Records for this task:

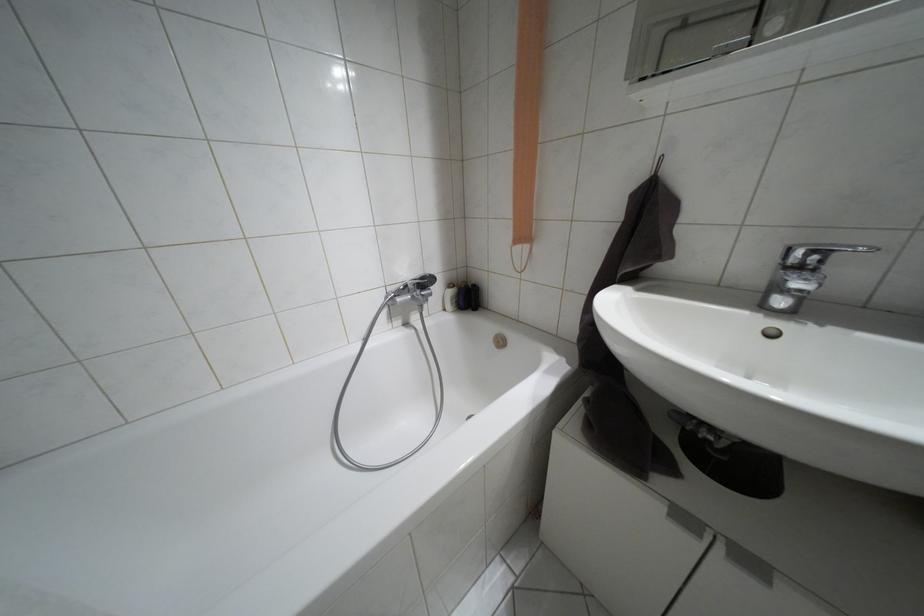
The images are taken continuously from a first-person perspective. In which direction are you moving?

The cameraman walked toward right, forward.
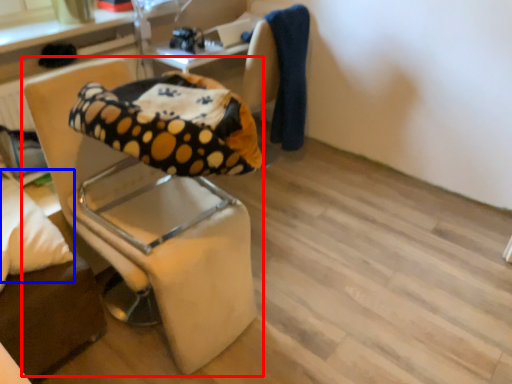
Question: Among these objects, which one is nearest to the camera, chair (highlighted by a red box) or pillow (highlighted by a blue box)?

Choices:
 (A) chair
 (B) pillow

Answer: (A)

Your instructions:
Pick out every line above that contains the word "chair" and copy each one.

Solution for this task:
Question: Among these objects, which one is nearest to the camera, chair (highlighted by a red box) or pillow (highlighted by a blue box)?
 (A) chair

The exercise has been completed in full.